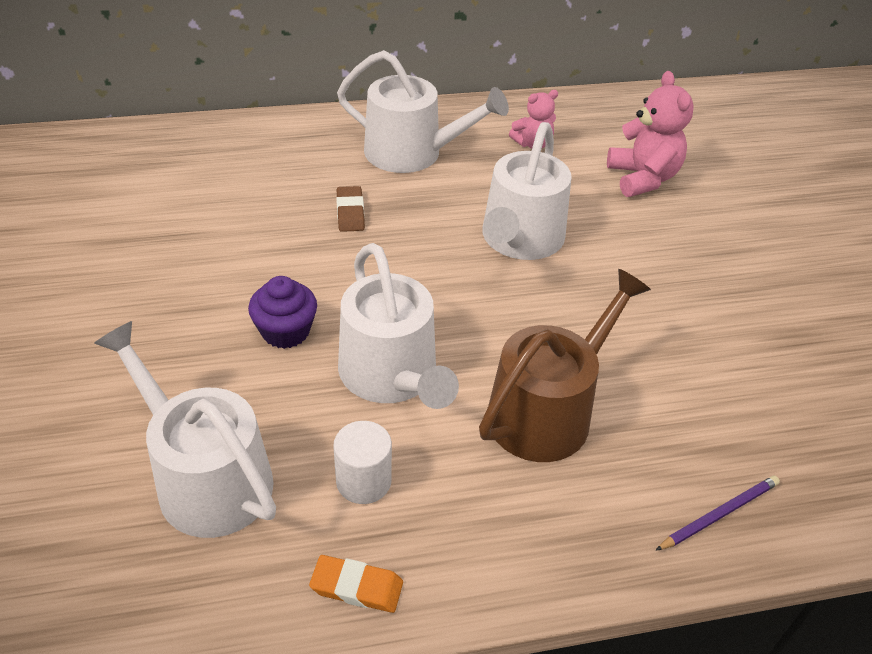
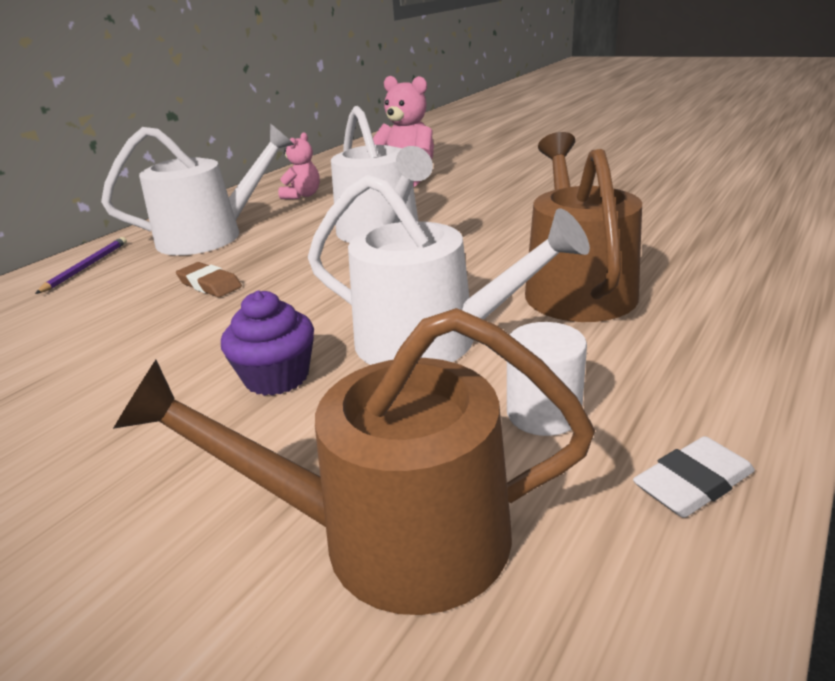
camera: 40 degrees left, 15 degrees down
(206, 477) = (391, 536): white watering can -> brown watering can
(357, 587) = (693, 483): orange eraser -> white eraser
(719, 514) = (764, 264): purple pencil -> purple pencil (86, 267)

··········

Make an exact copy of the listing, with no images in it.

camera: 40 degrees left, 15 degrees down
(206, 477) = (391, 536): white watering can -> brown watering can
(357, 587) = (693, 483): orange eraser -> white eraser
(719, 514) = (764, 264): purple pencil -> purple pencil (86, 267)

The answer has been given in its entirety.